REQUIRED ACTION: Nothing but the lines below between the line holding "camera: 15 degrees left, 5 degrees up" and the line holding "75 degrees clockwise", inclusive, should appear in the answer, each set down exactly.

Scene difference descriptions:
>>>>>
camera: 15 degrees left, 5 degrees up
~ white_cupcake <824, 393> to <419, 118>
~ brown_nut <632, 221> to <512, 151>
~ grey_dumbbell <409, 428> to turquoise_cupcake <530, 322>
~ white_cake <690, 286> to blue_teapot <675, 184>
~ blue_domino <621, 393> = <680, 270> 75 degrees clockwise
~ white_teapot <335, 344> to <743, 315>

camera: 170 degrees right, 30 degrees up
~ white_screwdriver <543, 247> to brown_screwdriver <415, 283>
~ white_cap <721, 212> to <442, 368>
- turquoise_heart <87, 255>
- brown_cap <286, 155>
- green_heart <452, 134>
<<<<<
>>>>>
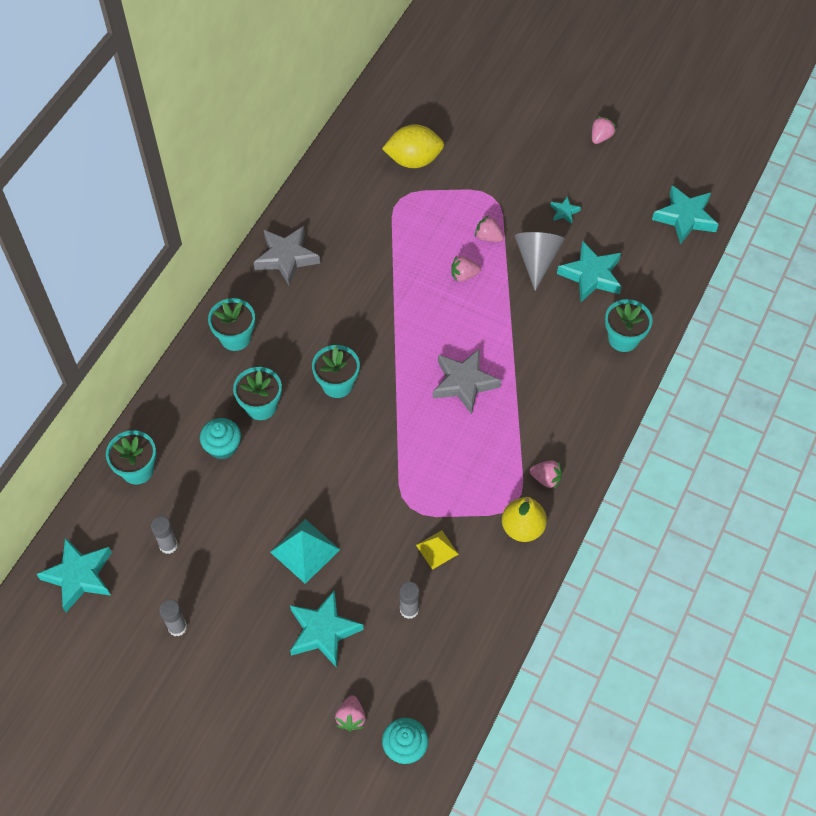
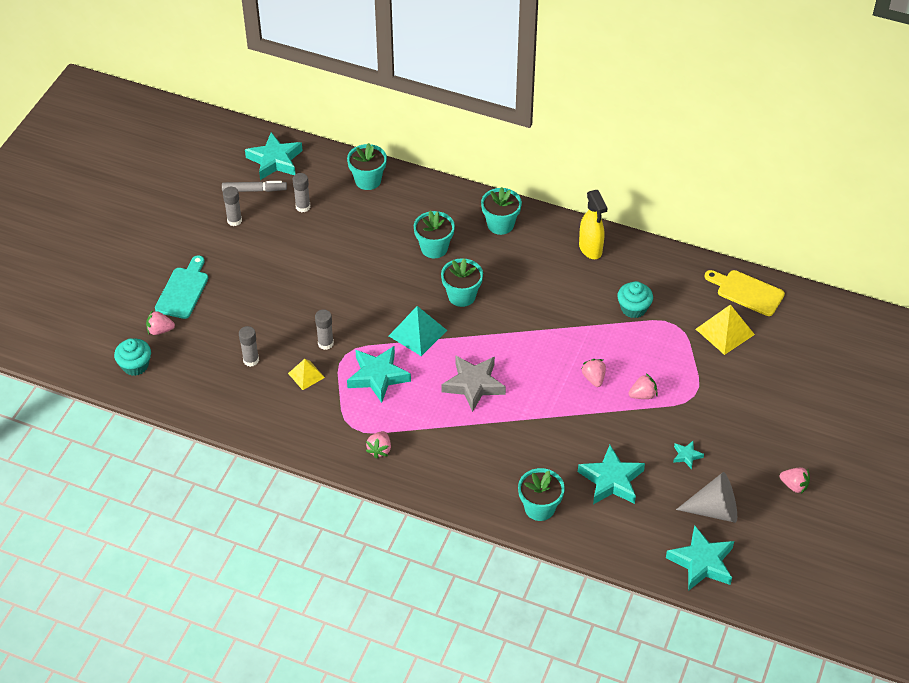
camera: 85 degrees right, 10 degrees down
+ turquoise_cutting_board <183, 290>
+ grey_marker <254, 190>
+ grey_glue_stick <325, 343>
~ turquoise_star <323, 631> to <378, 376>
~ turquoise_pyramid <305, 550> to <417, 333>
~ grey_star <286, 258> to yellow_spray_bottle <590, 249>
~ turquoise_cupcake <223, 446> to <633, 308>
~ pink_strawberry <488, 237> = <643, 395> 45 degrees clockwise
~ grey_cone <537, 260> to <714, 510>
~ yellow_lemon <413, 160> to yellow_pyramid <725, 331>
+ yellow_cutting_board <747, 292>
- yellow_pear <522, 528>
<<<<<
SOLUTION FOR THIS TASK:
camera: 15 degrees left, 5 degrees up
~ white_cupcake <824, 393> to <419, 118>
~ brown_nut <632, 221> to <512, 151>
~ grey_dumbbell <409, 428> to turquoise_cupcake <530, 322>
~ white_cake <690, 286> to blue_teapot <675, 184>
~ blue_domino <621, 393> = <680, 270> 75 degrees clockwise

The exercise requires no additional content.